> **Activity**: In the data that follows, give the number of lines containing the word "centre". Offer no additional comment.

> **Supplied information**:
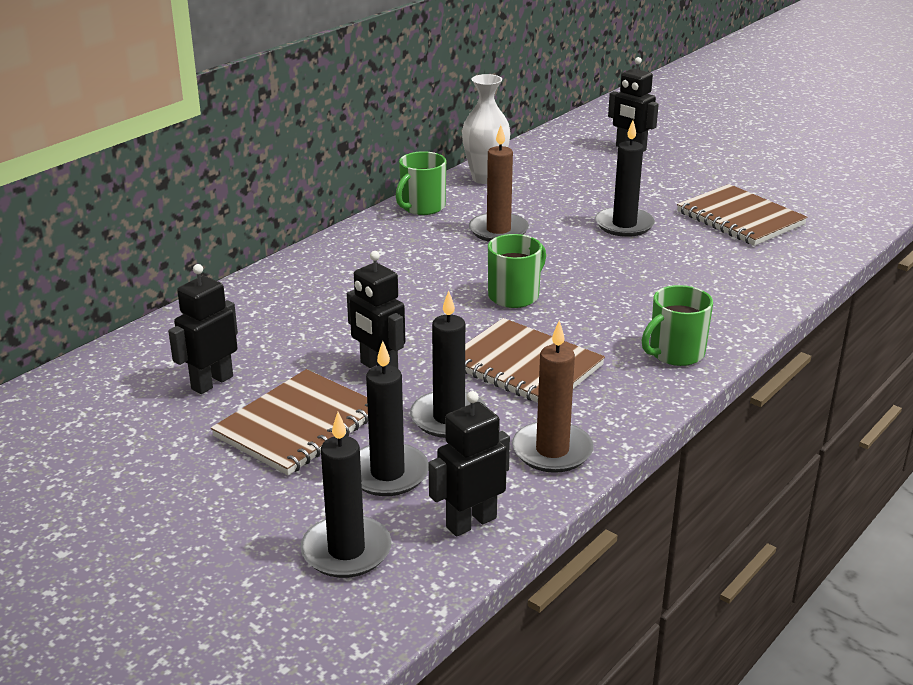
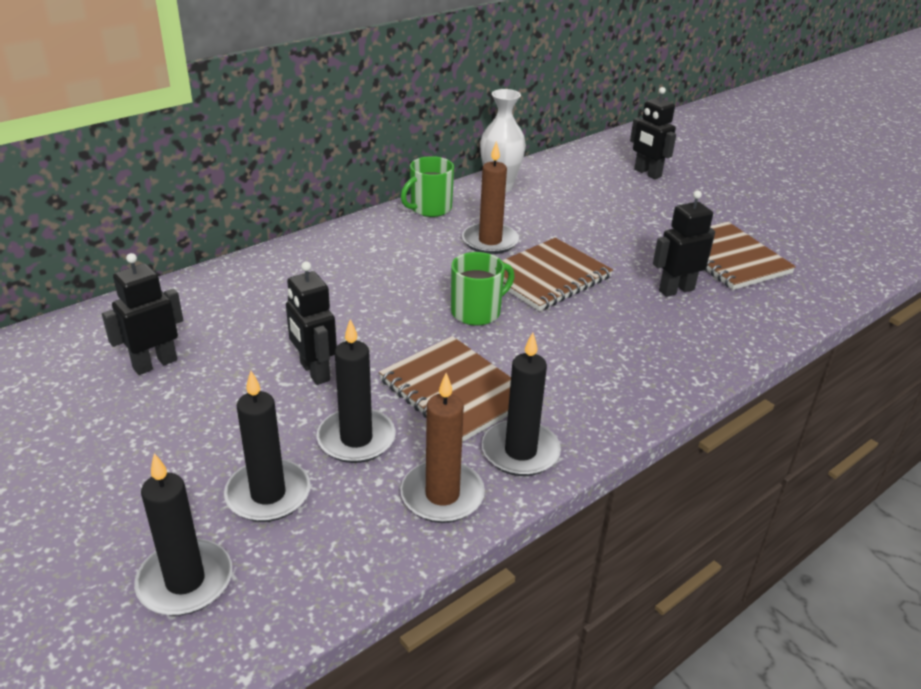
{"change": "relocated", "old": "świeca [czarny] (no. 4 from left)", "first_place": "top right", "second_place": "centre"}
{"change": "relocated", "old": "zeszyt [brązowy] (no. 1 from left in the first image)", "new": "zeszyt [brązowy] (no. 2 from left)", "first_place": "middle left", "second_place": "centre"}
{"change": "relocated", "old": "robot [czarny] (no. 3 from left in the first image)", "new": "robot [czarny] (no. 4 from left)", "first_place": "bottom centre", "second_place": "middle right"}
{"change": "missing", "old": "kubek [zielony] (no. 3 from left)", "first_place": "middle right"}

> **Solution**: 3